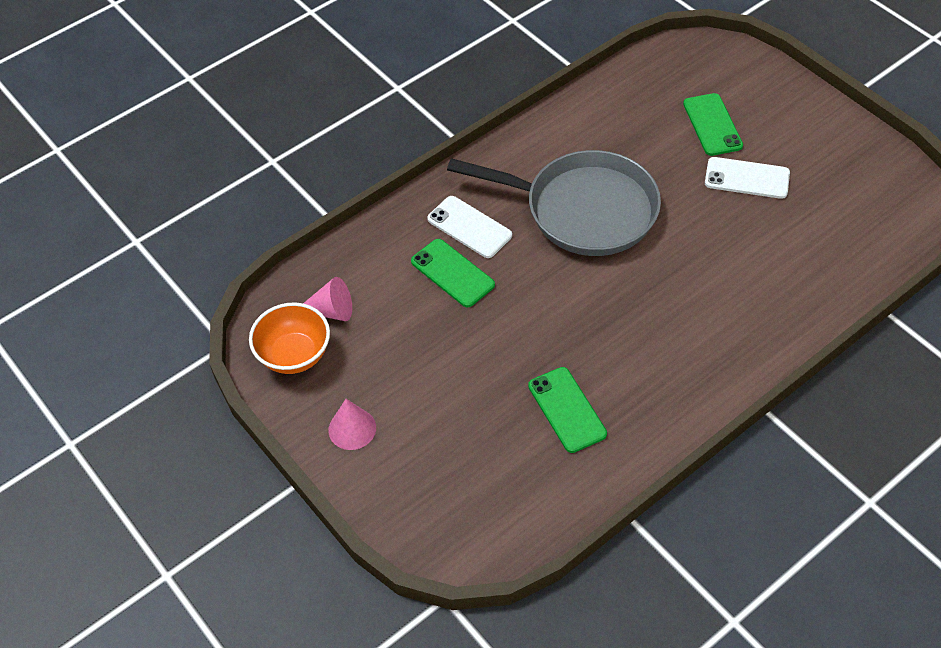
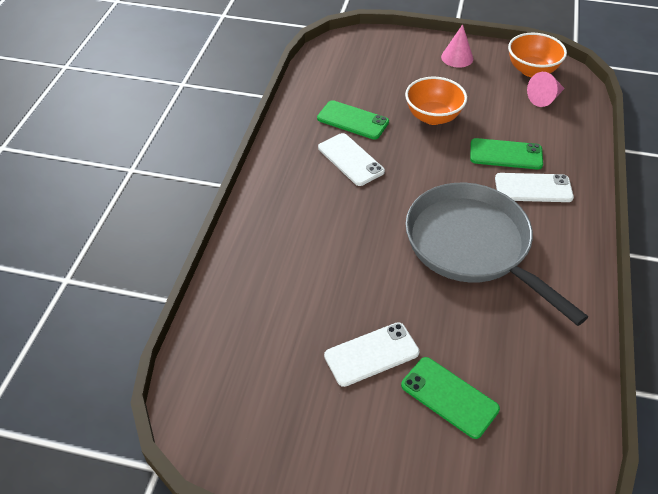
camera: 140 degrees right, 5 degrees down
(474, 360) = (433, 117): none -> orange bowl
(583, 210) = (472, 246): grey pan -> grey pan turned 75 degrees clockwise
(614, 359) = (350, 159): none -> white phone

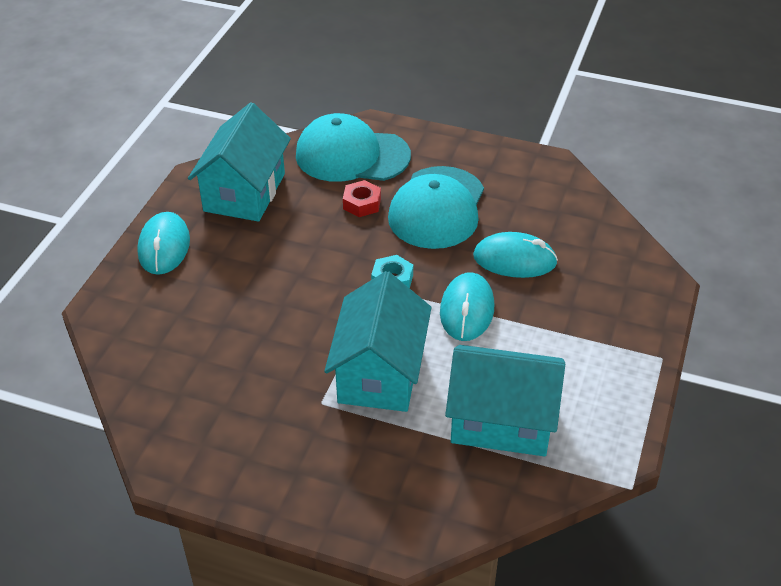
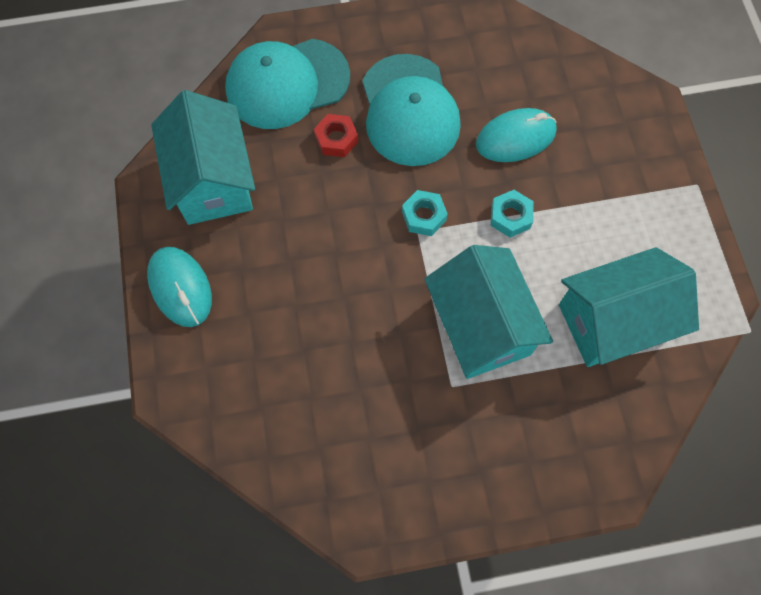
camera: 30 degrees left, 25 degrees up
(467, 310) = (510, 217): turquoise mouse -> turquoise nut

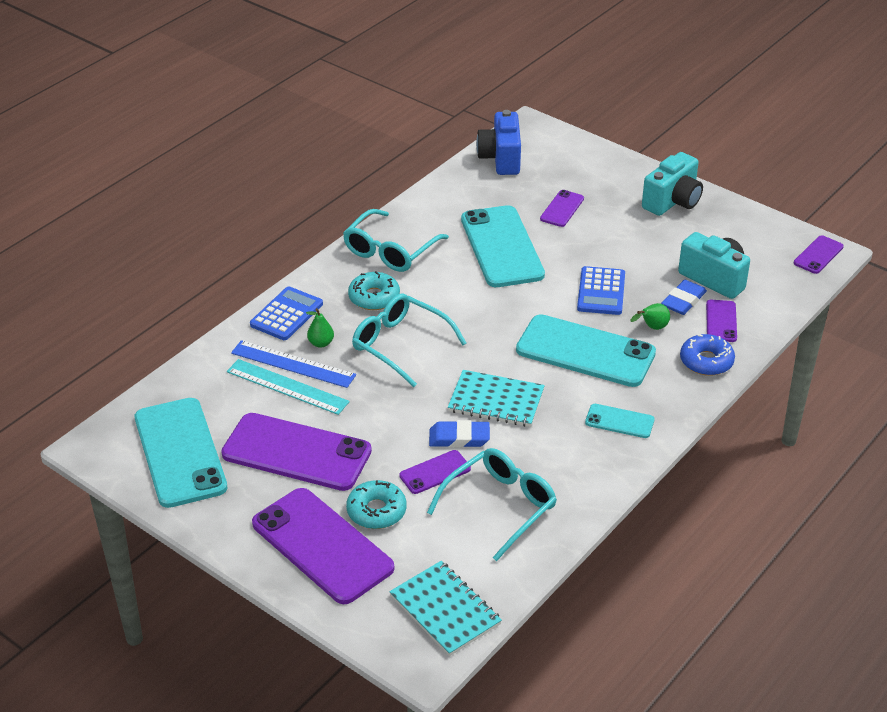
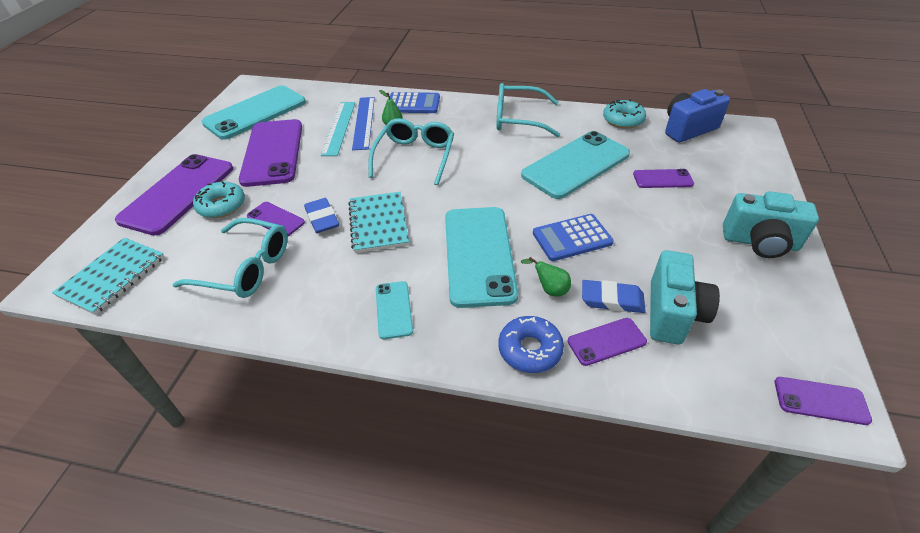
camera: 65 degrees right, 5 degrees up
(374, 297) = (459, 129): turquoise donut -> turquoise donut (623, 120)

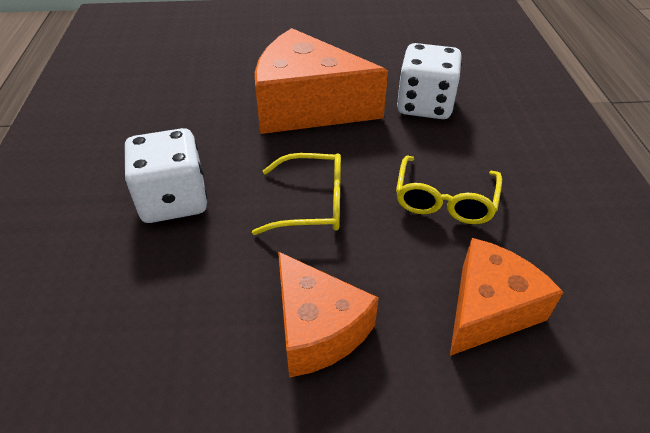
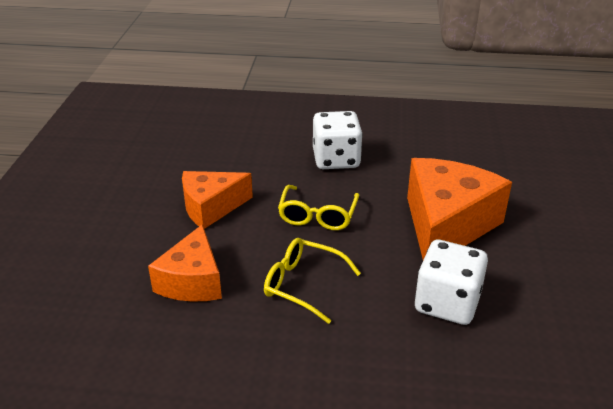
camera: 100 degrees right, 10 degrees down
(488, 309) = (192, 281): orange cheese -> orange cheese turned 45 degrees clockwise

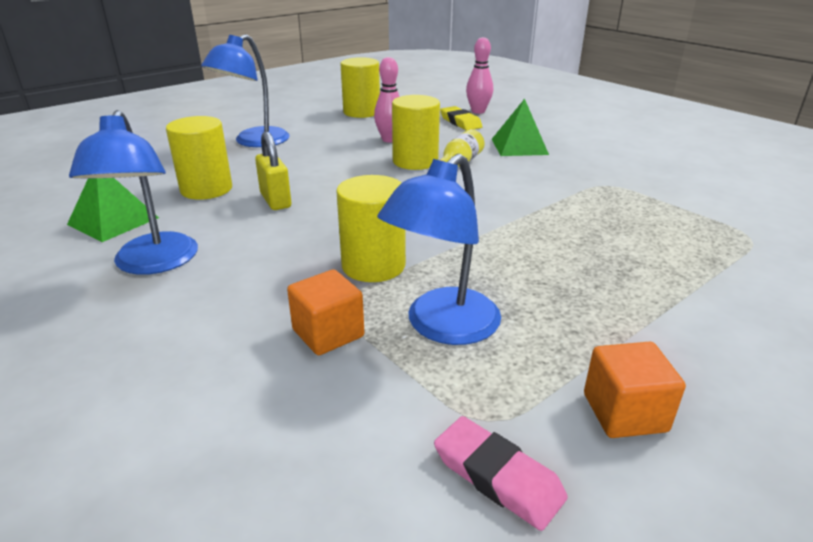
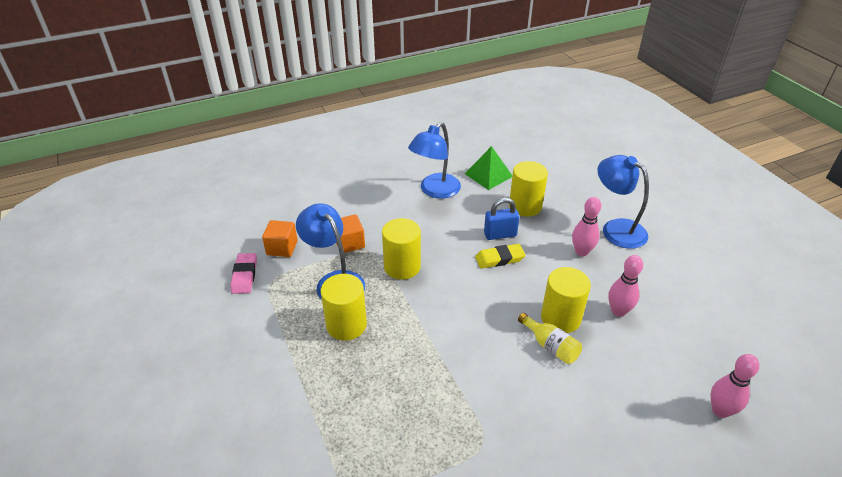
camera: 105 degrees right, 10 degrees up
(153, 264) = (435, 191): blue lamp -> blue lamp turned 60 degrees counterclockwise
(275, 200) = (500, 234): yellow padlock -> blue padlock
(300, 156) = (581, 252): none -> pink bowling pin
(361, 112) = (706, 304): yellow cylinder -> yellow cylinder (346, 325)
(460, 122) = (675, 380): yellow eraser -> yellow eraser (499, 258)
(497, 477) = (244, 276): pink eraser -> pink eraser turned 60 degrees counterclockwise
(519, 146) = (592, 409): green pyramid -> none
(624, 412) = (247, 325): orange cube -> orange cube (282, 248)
══════
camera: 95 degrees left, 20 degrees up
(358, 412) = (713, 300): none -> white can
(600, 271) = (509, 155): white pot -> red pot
══════
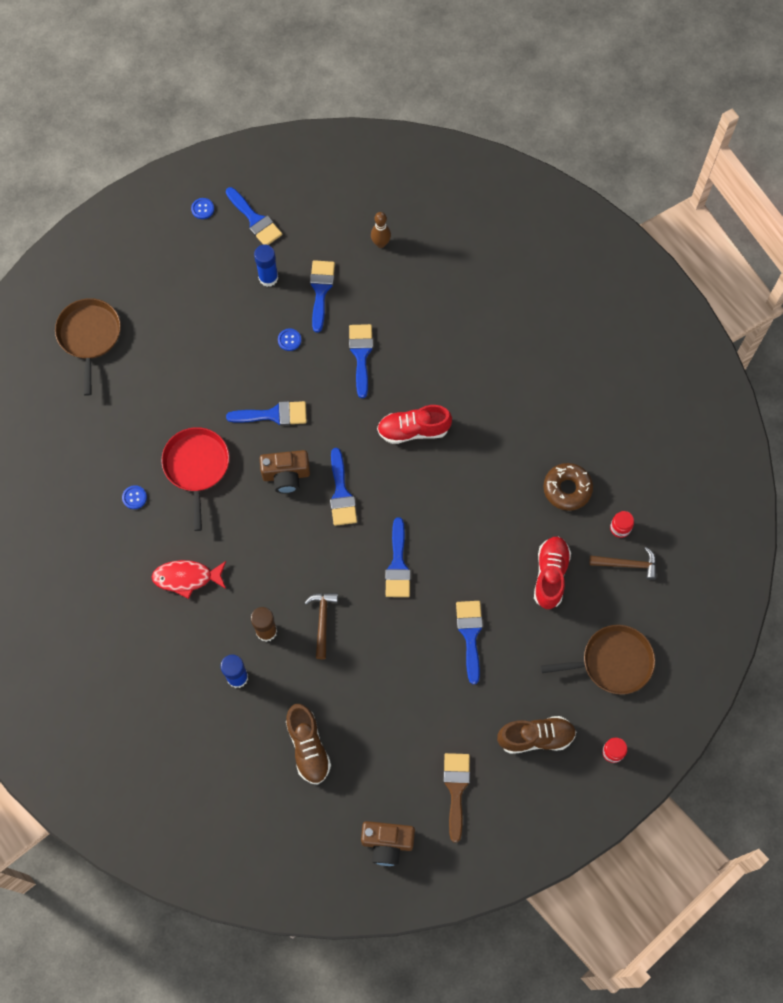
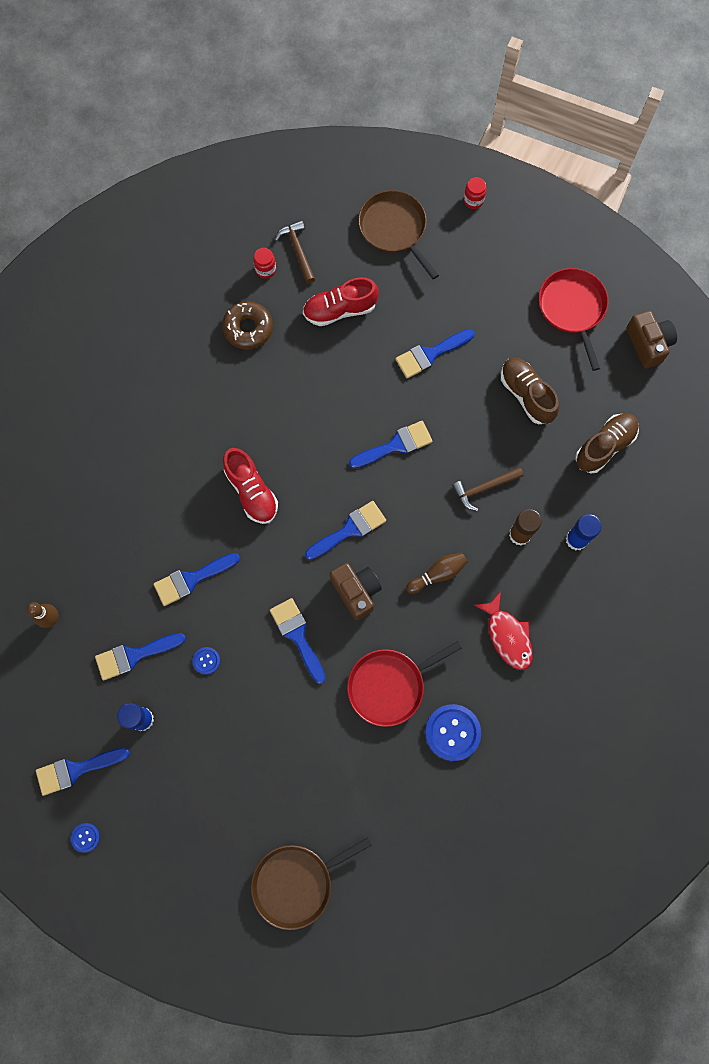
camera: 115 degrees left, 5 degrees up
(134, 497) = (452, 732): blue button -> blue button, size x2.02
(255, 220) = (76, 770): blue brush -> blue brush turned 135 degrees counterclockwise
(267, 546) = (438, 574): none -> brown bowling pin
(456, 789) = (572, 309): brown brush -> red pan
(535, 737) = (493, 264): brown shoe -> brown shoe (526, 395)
══════
=== Exercise aim ===
Which part of the entries opens with the line containing "(374, 297) = (459, 129): turquoise" and closes with the line containing "(624, 412) = (247, 325): orange"? Output that part exactly, ends included, pictures excluded.

=== Written answer ===
(374, 297) = (459, 129): turquoise donut -> turquoise donut (623, 120)

camera: 100 degrees right, 10 degrees down
(488, 309) = (192, 281): orange cheese -> orange cheese turned 45 degrees clockwise

camera: 105 degrees right, 10 degrees up
(153, 264) = (435, 191): blue lamp -> blue lamp turned 60 degrees counterclockwise
(275, 200) = (500, 234): yellow padlock -> blue padlock
(300, 156) = (581, 252): none -> pink bowling pin
(361, 112) = (706, 304): yellow cylinder -> yellow cylinder (346, 325)
(460, 122) = (675, 380): yellow eraser -> yellow eraser (499, 258)
(497, 477) = (244, 276): pink eraser -> pink eraser turned 60 degrees counterclockwise
(519, 146) = (592, 409): green pyramid -> none
(624, 412) = (247, 325): orange cube -> orange cube (282, 248)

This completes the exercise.